What this task involves: Of all the lines in the entries below, give again exactly those starting at the line containing "(355, 266) = (272, 215): orange" and ending at the line containing "(483, 226) = (653, 221): none", both ends included, and no others.

*****

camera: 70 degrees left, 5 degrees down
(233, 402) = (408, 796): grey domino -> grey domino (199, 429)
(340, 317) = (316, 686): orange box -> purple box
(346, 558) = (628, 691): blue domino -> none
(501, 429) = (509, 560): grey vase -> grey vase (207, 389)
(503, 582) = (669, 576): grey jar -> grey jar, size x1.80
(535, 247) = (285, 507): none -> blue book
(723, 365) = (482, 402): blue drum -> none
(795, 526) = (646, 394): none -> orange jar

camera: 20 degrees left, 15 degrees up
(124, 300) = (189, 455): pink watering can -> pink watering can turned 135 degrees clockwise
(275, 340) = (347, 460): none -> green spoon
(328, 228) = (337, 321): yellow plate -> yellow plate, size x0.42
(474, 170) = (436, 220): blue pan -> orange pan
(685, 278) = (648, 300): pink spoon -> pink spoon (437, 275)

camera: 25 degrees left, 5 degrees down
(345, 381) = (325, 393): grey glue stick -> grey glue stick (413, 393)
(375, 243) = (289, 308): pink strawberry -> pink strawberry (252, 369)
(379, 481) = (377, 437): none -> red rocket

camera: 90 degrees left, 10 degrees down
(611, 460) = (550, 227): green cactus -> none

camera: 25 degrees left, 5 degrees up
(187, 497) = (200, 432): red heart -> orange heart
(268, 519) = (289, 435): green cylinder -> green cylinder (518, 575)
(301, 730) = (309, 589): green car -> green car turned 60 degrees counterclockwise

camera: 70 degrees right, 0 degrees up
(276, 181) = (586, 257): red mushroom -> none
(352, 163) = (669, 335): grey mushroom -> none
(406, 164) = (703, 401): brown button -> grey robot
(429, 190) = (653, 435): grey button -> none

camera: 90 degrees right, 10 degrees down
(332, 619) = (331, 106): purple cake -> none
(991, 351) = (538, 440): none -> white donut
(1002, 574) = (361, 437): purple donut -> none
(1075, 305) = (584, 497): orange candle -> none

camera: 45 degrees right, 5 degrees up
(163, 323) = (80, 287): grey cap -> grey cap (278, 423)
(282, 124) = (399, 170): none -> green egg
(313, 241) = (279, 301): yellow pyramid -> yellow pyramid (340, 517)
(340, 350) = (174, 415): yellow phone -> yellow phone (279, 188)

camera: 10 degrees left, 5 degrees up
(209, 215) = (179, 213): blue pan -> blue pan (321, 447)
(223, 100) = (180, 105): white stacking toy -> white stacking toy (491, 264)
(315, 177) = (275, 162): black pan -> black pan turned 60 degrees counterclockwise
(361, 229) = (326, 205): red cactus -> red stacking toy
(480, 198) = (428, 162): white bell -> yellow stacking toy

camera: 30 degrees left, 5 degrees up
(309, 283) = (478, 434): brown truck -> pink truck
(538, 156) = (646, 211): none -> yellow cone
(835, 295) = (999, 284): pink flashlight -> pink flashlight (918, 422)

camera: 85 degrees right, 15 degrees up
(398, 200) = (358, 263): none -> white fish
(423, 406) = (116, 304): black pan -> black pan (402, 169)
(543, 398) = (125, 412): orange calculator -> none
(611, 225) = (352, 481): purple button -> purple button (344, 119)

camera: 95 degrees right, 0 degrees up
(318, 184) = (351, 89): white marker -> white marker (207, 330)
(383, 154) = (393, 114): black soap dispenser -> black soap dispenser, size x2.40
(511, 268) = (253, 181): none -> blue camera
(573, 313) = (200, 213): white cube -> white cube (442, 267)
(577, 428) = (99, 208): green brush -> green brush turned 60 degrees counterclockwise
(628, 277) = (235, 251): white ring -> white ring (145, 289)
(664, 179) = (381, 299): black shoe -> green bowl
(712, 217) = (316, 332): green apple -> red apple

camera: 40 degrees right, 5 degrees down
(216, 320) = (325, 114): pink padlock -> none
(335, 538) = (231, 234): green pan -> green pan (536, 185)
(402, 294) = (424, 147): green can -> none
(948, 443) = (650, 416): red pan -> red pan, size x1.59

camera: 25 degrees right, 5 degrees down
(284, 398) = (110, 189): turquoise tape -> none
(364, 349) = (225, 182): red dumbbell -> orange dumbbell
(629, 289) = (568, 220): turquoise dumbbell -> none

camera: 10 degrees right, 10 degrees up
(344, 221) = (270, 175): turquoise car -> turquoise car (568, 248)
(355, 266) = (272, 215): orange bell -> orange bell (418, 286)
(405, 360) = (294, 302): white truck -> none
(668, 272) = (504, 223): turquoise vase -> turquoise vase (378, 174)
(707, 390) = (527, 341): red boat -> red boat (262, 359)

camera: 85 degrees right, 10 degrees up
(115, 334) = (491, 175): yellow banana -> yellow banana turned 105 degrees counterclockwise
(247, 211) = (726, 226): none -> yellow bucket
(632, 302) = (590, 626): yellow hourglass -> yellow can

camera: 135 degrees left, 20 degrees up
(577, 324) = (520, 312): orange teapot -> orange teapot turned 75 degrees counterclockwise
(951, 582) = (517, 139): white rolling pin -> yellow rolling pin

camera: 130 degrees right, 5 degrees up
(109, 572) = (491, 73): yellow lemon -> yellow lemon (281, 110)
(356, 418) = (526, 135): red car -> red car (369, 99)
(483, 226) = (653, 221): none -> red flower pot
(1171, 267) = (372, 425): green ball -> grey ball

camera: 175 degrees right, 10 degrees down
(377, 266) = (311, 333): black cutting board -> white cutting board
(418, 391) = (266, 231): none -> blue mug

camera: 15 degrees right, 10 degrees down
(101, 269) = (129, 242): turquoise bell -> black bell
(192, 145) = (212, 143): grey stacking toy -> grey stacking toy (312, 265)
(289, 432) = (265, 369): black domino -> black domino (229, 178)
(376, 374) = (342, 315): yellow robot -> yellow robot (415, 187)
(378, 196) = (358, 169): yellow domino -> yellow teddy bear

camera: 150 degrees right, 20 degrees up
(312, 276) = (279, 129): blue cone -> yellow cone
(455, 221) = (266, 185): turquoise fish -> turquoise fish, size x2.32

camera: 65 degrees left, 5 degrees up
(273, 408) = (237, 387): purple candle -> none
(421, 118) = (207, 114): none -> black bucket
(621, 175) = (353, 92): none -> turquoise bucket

*****

Result of this exercise:
(355, 266) = (272, 215): orange bell -> orange bell (418, 286)
(405, 360) = (294, 302): white truck -> none
(668, 272) = (504, 223): turquoise vase -> turquoise vase (378, 174)
(707, 390) = (527, 341): red boat -> red boat (262, 359)

camera: 85 degrees right, 10 degrees up
(115, 334) = (491, 175): yellow banana -> yellow banana turned 105 degrees counterclockwise
(247, 211) = (726, 226): none -> yellow bucket
(632, 302) = (590, 626): yellow hourglass -> yellow can

camera: 135 degrees left, 20 degrees up
(577, 324) = (520, 312): orange teapot -> orange teapot turned 75 degrees counterclockwise
(951, 582) = (517, 139): white rolling pin -> yellow rolling pin

camera: 130 degrees right, 5 degrees up
(109, 572) = (491, 73): yellow lemon -> yellow lemon (281, 110)
(356, 418) = (526, 135): red car -> red car (369, 99)
(483, 226) = (653, 221): none -> red flower pot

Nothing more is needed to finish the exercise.